EXERCISE PROMPT:
Return every line of the data below word for word, including the punctuation.

TASK DATA:
········
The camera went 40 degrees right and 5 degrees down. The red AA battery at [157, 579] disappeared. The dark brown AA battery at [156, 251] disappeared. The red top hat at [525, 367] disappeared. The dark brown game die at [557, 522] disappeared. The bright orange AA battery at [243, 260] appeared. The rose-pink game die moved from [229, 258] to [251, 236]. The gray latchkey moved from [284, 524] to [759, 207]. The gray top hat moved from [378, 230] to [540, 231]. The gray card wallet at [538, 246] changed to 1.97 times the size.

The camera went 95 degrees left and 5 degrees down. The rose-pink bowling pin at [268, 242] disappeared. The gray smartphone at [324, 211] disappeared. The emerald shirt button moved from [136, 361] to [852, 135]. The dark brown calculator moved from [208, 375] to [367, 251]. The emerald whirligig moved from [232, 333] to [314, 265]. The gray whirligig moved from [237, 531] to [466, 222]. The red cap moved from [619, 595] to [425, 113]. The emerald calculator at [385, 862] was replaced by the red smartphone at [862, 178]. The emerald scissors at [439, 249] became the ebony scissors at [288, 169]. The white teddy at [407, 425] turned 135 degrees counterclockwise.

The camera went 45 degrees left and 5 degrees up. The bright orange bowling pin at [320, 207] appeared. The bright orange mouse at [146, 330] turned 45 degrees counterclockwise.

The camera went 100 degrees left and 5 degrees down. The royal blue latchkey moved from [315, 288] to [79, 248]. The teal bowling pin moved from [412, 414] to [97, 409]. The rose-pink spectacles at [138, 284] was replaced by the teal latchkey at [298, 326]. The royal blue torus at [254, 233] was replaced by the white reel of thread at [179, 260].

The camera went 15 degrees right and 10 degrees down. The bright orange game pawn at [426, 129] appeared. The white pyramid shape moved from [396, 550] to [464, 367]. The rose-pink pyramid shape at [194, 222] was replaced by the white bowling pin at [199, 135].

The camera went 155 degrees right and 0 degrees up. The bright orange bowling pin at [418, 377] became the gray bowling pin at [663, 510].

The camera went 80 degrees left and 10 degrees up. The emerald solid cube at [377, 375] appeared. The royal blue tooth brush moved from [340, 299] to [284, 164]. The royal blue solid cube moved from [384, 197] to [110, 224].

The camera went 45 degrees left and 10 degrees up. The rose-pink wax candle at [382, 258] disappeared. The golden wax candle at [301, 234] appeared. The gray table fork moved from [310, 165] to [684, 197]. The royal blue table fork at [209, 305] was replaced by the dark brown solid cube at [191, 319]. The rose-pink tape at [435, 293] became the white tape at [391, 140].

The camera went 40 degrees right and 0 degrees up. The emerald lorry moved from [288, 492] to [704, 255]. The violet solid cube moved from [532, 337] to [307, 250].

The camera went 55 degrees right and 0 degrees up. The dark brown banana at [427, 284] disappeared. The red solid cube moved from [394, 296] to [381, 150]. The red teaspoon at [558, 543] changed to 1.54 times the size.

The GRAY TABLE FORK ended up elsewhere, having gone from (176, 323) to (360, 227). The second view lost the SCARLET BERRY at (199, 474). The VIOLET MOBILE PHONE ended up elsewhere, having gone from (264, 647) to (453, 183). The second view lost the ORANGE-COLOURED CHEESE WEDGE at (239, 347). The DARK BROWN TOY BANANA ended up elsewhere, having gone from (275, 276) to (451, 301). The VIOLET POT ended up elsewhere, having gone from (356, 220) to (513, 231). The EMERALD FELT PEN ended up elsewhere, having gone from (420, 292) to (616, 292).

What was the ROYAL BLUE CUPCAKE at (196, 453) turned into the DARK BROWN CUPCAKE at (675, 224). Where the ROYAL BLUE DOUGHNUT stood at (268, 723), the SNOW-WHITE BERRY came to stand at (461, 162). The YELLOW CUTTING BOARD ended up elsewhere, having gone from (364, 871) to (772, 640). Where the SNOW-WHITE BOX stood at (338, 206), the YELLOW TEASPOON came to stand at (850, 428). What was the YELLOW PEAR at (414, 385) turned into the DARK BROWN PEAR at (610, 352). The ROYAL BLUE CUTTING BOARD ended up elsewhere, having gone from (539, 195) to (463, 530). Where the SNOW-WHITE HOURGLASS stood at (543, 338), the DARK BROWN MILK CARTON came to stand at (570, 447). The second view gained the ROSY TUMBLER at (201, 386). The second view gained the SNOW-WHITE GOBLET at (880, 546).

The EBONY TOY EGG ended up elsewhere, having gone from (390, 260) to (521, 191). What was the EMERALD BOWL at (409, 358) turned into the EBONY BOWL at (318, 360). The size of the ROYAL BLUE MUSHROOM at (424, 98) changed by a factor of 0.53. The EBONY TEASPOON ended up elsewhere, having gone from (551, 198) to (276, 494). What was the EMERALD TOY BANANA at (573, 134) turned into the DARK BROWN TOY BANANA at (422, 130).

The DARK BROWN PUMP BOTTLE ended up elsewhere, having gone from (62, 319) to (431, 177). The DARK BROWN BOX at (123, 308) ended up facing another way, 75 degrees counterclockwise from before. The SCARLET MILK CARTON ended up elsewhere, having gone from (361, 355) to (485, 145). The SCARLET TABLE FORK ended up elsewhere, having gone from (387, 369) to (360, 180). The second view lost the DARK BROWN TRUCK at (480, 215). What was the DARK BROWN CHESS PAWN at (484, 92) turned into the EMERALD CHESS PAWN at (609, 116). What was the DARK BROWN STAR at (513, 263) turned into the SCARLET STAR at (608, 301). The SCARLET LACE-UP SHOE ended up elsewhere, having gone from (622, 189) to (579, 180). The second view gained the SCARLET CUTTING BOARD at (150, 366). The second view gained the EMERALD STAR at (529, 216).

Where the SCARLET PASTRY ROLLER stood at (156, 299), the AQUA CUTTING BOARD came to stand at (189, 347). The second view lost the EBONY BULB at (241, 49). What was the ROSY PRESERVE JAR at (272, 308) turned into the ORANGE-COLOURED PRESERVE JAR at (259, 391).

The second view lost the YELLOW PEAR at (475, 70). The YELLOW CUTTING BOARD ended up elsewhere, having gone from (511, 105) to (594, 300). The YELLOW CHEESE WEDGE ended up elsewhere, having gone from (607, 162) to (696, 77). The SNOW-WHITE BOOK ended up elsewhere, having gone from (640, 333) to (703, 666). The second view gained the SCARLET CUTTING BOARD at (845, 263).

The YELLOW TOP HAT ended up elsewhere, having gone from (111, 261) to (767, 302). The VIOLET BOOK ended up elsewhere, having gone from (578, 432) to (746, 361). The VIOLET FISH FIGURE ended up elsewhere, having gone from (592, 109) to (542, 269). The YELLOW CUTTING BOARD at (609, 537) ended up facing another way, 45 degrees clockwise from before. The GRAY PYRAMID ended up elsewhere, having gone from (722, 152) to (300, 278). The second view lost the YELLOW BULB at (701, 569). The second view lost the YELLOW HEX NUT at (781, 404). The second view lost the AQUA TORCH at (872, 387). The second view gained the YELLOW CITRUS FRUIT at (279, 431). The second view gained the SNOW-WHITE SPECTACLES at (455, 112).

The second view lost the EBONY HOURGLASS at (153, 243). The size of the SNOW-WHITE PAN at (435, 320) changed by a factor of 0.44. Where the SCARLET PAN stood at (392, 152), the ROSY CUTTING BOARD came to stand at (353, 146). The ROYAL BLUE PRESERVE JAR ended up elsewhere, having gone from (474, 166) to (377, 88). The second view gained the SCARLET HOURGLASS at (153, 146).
········
RESPONSE TO THE EXERCISE:
The camera went 40 degrees right and 5 degrees down. The red AA battery at [157, 579] disappeared. The dark brown AA battery at [156, 251] disappeared. The red top hat at [525, 367] disappeared. The dark brown game die at [557, 522] disappeared. The bright orange AA battery at [243, 260] appeared. The rose-pink game die moved from [229, 258] to [251, 236]. The gray latchkey moved from [284, 524] to [759, 207]. The gray top hat moved from [378, 230] to [540, 231]. The gray card wallet at [538, 246] changed to 1.97 times the size.

The camera went 95 degrees left and 5 degrees down. The rose-pink bowling pin at [268, 242] disappeared. The gray smartphone at [324, 211] disappeared. The emerald shirt button moved from [136, 361] to [852, 135]. The dark brown calculator moved from [208, 375] to [367, 251]. The emerald whirligig moved from [232, 333] to [314, 265]. The gray whirligig moved from [237, 531] to [466, 222]. The red cap moved from [619, 595] to [425, 113]. The emerald calculator at [385, 862] was replaced by the red smartphone at [862, 178]. The emerald scissors at [439, 249] became the ebony scissors at [288, 169]. The white teddy at [407, 425] turned 135 degrees counterclockwise.

The camera went 45 degrees left and 5 degrees up. The bright orange bowling pin at [320, 207] appeared. The bright orange mouse at [146, 330] turned 45 degrees counterclockwise.

The camera went 100 degrees left and 5 degrees down. The royal blue latchkey moved from [315, 288] to [79, 248]. The teal bowling pin moved from [412, 414] to [97, 409]. The rose-pink spectacles at [138, 284] was replaced by the teal latchkey at [298, 326]. The royal blue torus at [254, 233] was replaced by the white reel of thread at [179, 260].

The camera went 15 degrees right and 10 degrees down. The bright orange game pawn at [426, 129] appeared. The white pyramid shape moved from [396, 550] to [464, 367]. The rose-pink pyramid shape at [194, 222] was replaced by the white bowling pin at [199, 135].

The camera went 155 degrees right and 0 degrees up. The bright orange bowling pin at [418, 377] became the gray bowling pin at [663, 510].

The camera went 80 degrees left and 10 degrees up. The emerald solid cube at [377, 375] appeared. The royal blue tooth brush moved from [340, 299] to [284, 164]. The royal blue solid cube moved from [384, 197] to [110, 224].

The camera went 45 degrees left and 10 degrees up. The rose-pink wax candle at [382, 258] disappeared. The golden wax candle at [301, 234] appeared. The gray table fork moved from [310, 165] to [684, 197]. The royal blue table fork at [209, 305] was replaced by the dark brown solid cube at [191, 319]. The rose-pink tape at [435, 293] became the white tape at [391, 140].

The camera went 40 degrees right and 0 degrees up. The emerald lorry moved from [288, 492] to [704, 255]. The violet solid cube moved from [532, 337] to [307, 250].

The camera went 55 degrees right and 0 degrees up. The dark brown banana at [427, 284] disappeared. The red solid cube moved from [394, 296] to [381, 150]. The red teaspoon at [558, 543] changed to 1.54 times the size.

The GRAY TABLE FORK ended up elsewhere, having gone from (176, 323) to (360, 227). The second view lost the SCARLET BERRY at (199, 474). The VIOLET MOBILE PHONE ended up elsewhere, having gone from (264, 647) to (453, 183). The second view lost the ORANGE-COLOURED CHEESE WEDGE at (239, 347). The DARK BROWN TOY BANANA ended up elsewhere, having gone from (275, 276) to (451, 301). The VIOLET POT ended up elsewhere, having gone from (356, 220) to (513, 231). The EMERALD FELT PEN ended up elsewhere, having gone from (420, 292) to (616, 292).

What was the ROYAL BLUE CUPCAKE at (196, 453) turned into the DARK BROWN CUPCAKE at (675, 224). Where the ROYAL BLUE DOUGHNUT stood at (268, 723), the SNOW-WHITE BERRY came to stand at (461, 162). The YELLOW CUTTING BOARD ended up elsewhere, having gone from (364, 871) to (772, 640). Where the SNOW-WHITE BOX stood at (338, 206), the YELLOW TEASPOON came to stand at (850, 428). What was the YELLOW PEAR at (414, 385) turned into the DARK BROWN PEAR at (610, 352). The ROYAL BLUE CUTTING BOARD ended up elsewhere, having gone from (539, 195) to (463, 530). Where the SNOW-WHITE HOURGLASS stood at (543, 338), the DARK BROWN MILK CARTON came to stand at (570, 447). The second view gained the ROSY TUMBLER at (201, 386). The second view gained the SNOW-WHITE GOBLET at (880, 546).

The EBONY TOY EGG ended up elsewhere, having gone from (390, 260) to (521, 191). What was the EMERALD BOWL at (409, 358) turned into the EBONY BOWL at (318, 360). The size of the ROYAL BLUE MUSHROOM at (424, 98) changed by a factor of 0.53. The EBONY TEASPOON ended up elsewhere, having gone from (551, 198) to (276, 494). What was the EMERALD TOY BANANA at (573, 134) turned into the DARK BROWN TOY BANANA at (422, 130).

The DARK BROWN PUMP BOTTLE ended up elsewhere, having gone from (62, 319) to (431, 177). The DARK BROWN BOX at (123, 308) ended up facing another way, 75 degrees counterclockwise from before. The SCARLET MILK CARTON ended up elsewhere, having gone from (361, 355) to (485, 145). The SCARLET TABLE FORK ended up elsewhere, having gone from (387, 369) to (360, 180). The second view lost the DARK BROWN TRUCK at (480, 215). What was the DARK BROWN CHESS PAWN at (484, 92) turned into the EMERALD CHESS PAWN at (609, 116). What was the DARK BROWN STAR at (513, 263) turned into the SCARLET STAR at (608, 301). The SCARLET LACE-UP SHOE ended up elsewhere, having gone from (622, 189) to (579, 180). The second view gained the SCARLET CUTTING BOARD at (150, 366). The second view gained the EMERALD STAR at (529, 216).

Where the SCARLET PASTRY ROLLER stood at (156, 299), the AQUA CUTTING BOARD came to stand at (189, 347). The second view lost the EBONY BULB at (241, 49). What was the ROSY PRESERVE JAR at (272, 308) turned into the ORANGE-COLOURED PRESERVE JAR at (259, 391).

The second view lost the YELLOW PEAR at (475, 70). The YELLOW CUTTING BOARD ended up elsewhere, having gone from (511, 105) to (594, 300). The YELLOW CHEESE WEDGE ended up elsewhere, having gone from (607, 162) to (696, 77). The SNOW-WHITE BOOK ended up elsewhere, having gone from (640, 333) to (703, 666). The second view gained the SCARLET CUTTING BOARD at (845, 263).

The YELLOW TOP HAT ended up elsewhere, having gone from (111, 261) to (767, 302). The VIOLET BOOK ended up elsewhere, having gone from (578, 432) to (746, 361). The VIOLET FISH FIGURE ended up elsewhere, having gone from (592, 109) to (542, 269). The YELLOW CUTTING BOARD at (609, 537) ended up facing another way, 45 degrees clockwise from before. The GRAY PYRAMID ended up elsewhere, having gone from (722, 152) to (300, 278). The second view lost the YELLOW BULB at (701, 569). The second view lost the YELLOW HEX NUT at (781, 404). The second view lost the AQUA TORCH at (872, 387). The second view gained the YELLOW CITRUS FRUIT at (279, 431). The second view gained the SNOW-WHITE SPECTACLES at (455, 112).

The second view lost the EBONY HOURGLASS at (153, 243). The size of the SNOW-WHITE PAN at (435, 320) changed by a factor of 0.44. Where the SCARLET PAN stood at (392, 152), the ROSY CUTTING BOARD came to stand at (353, 146). The ROYAL BLUE PRESERVE JAR ended up elsewhere, having gone from (474, 166) to (377, 88). The second view gained the SCARLET HOURGLASS at (153, 146).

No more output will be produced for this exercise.